* Stored data

^^^^^^^^

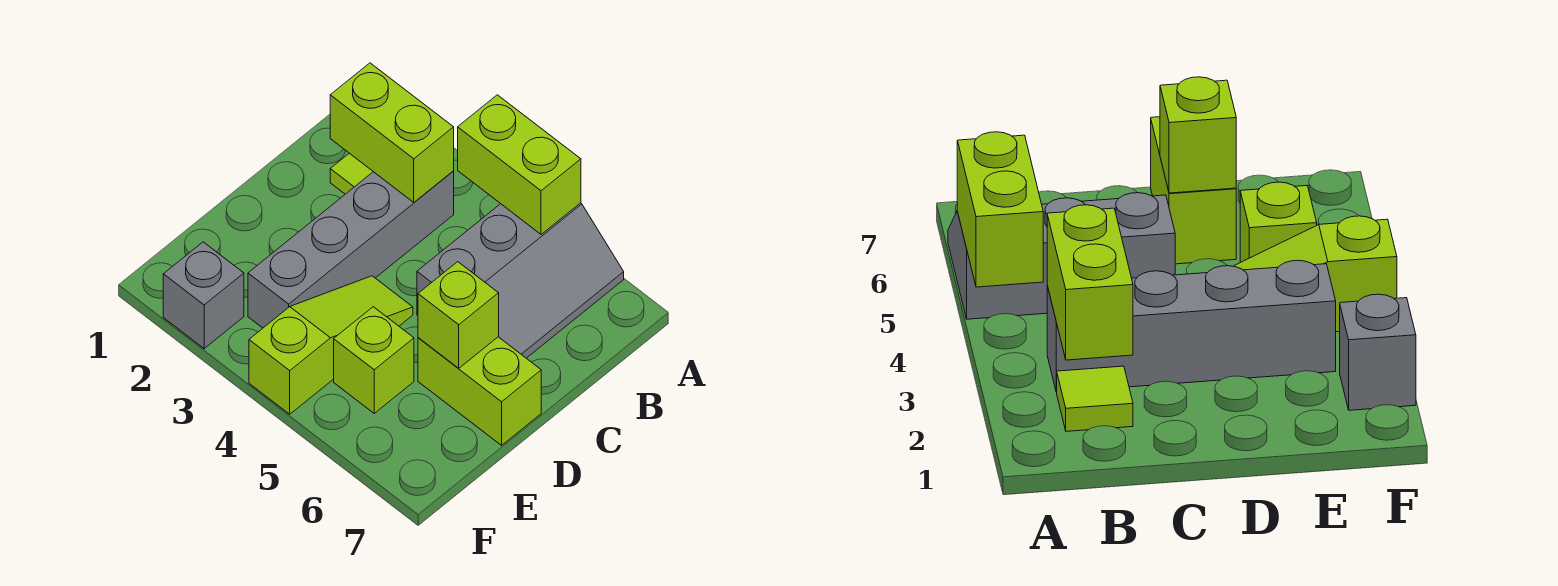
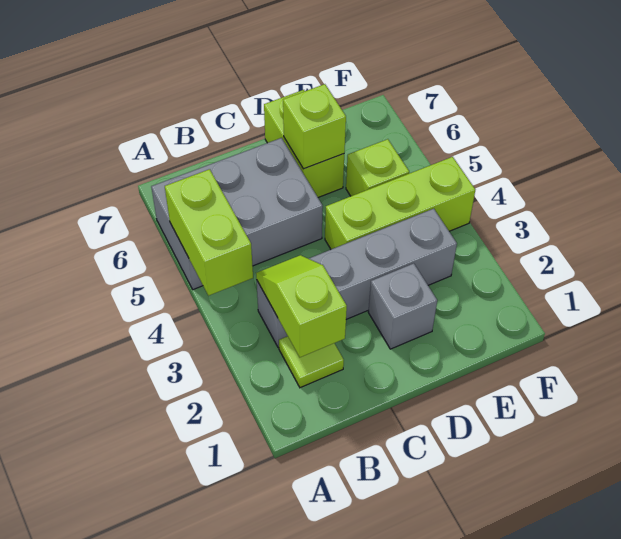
grey slope A5:C6 level 1 top 5 -> grey brick A5:C6 level 1
lime brick B2:B3 level 2 -> lime slope B2:B3 level 2 top 2
lime slope D4:F4 level 1 top F -> lime brick D4:F4 level 1
grey brick F2 level 1 -> grey brick D2 level 1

^^^^^^^^

Copy the listing above word for word. Do not include the pictures.

* Exercise response
grey slope A5:C6 level 1 top 5 -> grey brick A5:C6 level 1
lime brick B2:B3 level 2 -> lime slope B2:B3 level 2 top 2
lime slope D4:F4 level 1 top F -> lime brick D4:F4 level 1
grey brick F2 level 1 -> grey brick D2 level 1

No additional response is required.